Input:
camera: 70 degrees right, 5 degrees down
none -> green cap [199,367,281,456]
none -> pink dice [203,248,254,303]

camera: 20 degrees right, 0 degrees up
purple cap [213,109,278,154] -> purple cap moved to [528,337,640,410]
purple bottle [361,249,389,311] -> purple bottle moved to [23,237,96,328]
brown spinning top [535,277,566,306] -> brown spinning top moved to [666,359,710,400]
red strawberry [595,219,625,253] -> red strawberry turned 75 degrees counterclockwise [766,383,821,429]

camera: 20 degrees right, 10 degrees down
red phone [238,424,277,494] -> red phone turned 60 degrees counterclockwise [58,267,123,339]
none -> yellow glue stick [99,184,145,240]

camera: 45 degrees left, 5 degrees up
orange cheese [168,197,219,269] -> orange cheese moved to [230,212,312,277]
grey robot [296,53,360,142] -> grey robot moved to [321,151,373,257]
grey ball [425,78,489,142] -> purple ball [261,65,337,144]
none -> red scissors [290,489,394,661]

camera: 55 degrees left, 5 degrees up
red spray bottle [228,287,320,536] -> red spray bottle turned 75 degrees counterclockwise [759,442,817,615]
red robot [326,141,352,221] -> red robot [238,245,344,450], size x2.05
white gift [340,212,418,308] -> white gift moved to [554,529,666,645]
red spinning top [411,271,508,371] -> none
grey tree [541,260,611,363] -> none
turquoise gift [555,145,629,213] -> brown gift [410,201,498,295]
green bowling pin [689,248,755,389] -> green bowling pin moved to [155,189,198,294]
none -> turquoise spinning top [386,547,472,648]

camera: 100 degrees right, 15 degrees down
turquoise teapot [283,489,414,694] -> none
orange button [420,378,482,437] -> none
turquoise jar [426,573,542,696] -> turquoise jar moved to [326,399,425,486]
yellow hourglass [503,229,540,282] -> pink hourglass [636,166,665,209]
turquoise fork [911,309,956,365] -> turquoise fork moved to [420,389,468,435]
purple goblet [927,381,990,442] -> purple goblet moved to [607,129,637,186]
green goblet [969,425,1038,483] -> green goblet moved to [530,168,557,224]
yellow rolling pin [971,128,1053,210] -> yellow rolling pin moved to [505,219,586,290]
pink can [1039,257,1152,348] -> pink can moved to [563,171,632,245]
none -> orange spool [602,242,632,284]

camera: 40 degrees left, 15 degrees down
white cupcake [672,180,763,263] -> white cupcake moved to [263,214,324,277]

Your goal: Set down, exactly as they stand above, the lines starting with the line with "none -> pink dice [203,248,254,303]" and going on through the line with "red robot [326,141,352,221]", and no others.

Solution for this problem:
none -> pink dice [203,248,254,303]

camera: 20 degrees right, 0 degrees up
purple cap [213,109,278,154] -> purple cap moved to [528,337,640,410]
purple bottle [361,249,389,311] -> purple bottle moved to [23,237,96,328]
brown spinning top [535,277,566,306] -> brown spinning top moved to [666,359,710,400]
red strawberry [595,219,625,253] -> red strawberry turned 75 degrees counterclockwise [766,383,821,429]

camera: 20 degrees right, 10 degrees down
red phone [238,424,277,494] -> red phone turned 60 degrees counterclockwise [58,267,123,339]
none -> yellow glue stick [99,184,145,240]

camera: 45 degrees left, 5 degrees up
orange cheese [168,197,219,269] -> orange cheese moved to [230,212,312,277]
grey robot [296,53,360,142] -> grey robot moved to [321,151,373,257]
grey ball [425,78,489,142] -> purple ball [261,65,337,144]
none -> red scissors [290,489,394,661]

camera: 55 degrees left, 5 degrees up
red spray bottle [228,287,320,536] -> red spray bottle turned 75 degrees counterclockwise [759,442,817,615]
red robot [326,141,352,221] -> red robot [238,245,344,450], size x2.05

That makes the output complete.